▶ ACTIVITY
Print the lines of the data, starting with the first, up to and including the line where "- → cápsula (rojo) 670, 372, 721, 428" appears.

(Extracted data entries)
════
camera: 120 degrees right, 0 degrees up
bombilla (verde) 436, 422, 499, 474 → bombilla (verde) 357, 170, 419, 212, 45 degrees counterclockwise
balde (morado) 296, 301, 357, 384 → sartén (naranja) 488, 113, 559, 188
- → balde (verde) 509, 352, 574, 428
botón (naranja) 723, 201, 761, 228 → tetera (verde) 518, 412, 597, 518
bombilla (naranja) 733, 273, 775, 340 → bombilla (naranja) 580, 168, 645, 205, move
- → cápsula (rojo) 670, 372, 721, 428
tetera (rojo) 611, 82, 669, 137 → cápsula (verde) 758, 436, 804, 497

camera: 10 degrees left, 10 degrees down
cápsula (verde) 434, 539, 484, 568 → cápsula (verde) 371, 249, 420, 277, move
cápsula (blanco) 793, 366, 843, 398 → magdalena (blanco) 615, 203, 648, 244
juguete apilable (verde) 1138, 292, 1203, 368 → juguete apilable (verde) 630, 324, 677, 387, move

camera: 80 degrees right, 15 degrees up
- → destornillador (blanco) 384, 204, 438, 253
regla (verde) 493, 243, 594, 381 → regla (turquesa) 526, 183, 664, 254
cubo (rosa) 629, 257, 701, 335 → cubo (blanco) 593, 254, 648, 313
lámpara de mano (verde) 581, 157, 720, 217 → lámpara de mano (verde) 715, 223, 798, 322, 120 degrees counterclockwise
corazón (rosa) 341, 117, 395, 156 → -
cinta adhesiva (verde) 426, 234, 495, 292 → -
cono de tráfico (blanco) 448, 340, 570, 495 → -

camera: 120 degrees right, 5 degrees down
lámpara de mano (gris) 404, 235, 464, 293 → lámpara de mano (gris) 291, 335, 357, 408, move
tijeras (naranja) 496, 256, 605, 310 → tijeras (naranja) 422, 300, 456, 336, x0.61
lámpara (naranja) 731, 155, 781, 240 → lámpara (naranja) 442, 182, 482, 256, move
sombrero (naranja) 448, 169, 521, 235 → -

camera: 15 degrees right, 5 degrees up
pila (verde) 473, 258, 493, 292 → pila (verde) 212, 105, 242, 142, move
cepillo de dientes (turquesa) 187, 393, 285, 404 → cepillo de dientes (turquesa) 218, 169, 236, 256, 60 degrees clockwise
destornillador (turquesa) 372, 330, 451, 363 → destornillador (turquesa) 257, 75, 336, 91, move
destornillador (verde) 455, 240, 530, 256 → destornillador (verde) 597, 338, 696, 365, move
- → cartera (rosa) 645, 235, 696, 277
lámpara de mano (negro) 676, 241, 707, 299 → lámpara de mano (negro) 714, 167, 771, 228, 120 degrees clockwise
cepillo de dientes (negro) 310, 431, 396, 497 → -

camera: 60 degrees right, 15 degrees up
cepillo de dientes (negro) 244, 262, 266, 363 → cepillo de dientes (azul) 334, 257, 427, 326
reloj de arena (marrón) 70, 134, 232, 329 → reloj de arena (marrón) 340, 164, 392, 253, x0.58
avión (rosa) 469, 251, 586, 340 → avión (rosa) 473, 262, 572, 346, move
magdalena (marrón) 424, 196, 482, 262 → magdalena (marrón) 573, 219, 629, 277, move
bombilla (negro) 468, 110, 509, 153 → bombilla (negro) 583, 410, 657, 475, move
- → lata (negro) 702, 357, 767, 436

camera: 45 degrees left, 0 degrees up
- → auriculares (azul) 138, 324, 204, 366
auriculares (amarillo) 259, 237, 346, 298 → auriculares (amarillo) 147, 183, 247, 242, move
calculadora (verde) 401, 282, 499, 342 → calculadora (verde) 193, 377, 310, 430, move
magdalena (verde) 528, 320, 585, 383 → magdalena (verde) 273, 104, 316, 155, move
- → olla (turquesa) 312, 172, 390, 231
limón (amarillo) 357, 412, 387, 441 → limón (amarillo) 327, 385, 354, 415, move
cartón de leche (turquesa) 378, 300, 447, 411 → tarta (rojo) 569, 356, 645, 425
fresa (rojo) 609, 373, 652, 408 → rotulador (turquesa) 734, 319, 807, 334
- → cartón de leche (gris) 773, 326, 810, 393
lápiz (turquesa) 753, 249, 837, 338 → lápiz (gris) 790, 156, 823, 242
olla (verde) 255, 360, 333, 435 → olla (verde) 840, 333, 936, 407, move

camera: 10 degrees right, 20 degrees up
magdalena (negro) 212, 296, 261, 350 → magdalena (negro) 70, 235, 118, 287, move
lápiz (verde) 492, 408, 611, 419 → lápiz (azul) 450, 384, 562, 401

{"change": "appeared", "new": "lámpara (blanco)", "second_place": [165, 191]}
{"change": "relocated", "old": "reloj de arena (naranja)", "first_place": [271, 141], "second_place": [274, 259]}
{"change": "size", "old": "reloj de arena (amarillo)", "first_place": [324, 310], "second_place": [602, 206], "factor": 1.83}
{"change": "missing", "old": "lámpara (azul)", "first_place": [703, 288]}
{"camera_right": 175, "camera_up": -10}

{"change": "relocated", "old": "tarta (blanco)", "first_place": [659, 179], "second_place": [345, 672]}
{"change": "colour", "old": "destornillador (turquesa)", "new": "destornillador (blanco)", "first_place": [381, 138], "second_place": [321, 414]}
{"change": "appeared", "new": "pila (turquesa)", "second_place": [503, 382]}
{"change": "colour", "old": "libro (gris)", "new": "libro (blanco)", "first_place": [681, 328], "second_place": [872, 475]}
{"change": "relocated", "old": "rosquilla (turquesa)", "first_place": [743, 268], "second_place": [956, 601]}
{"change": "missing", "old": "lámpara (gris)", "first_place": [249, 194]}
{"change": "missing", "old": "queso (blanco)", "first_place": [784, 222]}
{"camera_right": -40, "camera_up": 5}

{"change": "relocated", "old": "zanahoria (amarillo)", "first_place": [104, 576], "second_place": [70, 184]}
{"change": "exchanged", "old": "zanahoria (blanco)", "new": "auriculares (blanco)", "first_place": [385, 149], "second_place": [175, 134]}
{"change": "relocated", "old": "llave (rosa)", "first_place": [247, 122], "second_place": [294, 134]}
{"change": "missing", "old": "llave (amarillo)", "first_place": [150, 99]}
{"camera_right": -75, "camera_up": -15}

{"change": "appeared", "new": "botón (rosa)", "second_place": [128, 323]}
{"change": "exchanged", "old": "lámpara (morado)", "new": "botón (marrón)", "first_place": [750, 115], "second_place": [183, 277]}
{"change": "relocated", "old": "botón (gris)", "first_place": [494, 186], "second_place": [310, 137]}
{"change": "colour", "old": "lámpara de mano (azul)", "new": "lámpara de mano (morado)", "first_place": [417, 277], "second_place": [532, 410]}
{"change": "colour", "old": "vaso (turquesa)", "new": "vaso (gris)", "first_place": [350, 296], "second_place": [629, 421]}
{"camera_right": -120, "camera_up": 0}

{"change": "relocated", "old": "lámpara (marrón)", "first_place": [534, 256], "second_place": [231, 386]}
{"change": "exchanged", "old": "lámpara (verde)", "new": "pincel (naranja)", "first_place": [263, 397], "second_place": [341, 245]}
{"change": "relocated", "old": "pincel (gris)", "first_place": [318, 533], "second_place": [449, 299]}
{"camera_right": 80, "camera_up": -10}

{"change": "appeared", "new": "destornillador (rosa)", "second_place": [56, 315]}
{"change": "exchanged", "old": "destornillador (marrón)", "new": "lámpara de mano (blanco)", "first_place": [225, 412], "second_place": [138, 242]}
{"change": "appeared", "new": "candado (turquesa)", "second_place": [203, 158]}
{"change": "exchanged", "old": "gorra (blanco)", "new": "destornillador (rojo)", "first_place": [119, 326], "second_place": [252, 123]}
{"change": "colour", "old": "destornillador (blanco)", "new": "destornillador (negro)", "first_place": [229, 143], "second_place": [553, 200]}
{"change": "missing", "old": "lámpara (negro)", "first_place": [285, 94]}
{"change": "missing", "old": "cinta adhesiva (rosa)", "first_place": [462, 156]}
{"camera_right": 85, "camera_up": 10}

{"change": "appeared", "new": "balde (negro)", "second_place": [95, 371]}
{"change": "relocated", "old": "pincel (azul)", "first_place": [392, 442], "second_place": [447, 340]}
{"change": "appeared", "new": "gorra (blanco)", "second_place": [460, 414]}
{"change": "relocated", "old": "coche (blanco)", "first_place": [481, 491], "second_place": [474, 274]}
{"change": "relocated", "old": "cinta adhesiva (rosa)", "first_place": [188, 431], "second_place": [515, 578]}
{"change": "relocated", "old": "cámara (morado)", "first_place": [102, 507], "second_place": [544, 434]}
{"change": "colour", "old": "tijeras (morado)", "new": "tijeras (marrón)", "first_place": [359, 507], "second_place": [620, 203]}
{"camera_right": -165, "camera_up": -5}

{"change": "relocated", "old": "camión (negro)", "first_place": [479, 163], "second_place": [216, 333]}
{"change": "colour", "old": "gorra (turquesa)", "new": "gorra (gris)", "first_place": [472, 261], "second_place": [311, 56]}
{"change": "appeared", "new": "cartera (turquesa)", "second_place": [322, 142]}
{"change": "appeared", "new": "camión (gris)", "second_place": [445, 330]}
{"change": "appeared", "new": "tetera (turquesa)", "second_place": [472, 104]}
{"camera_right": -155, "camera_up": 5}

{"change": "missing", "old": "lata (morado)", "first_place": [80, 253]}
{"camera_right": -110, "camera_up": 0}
════
▶ FINISHED TASK
camera: 120 degrees right, 0 degrees up
bombilla (verde) 436, 422, 499, 474 → bombilla (verde) 357, 170, 419, 212, 45 degrees counterclockwise
balde (morado) 296, 301, 357, 384 → sartén (naranja) 488, 113, 559, 188
- → balde (verde) 509, 352, 574, 428
botón (naranja) 723, 201, 761, 228 → tetera (verde) 518, 412, 597, 518
bombilla (naranja) 733, 273, 775, 340 → bombilla (naranja) 580, 168, 645, 205, move
- → cápsula (rojo) 670, 372, 721, 428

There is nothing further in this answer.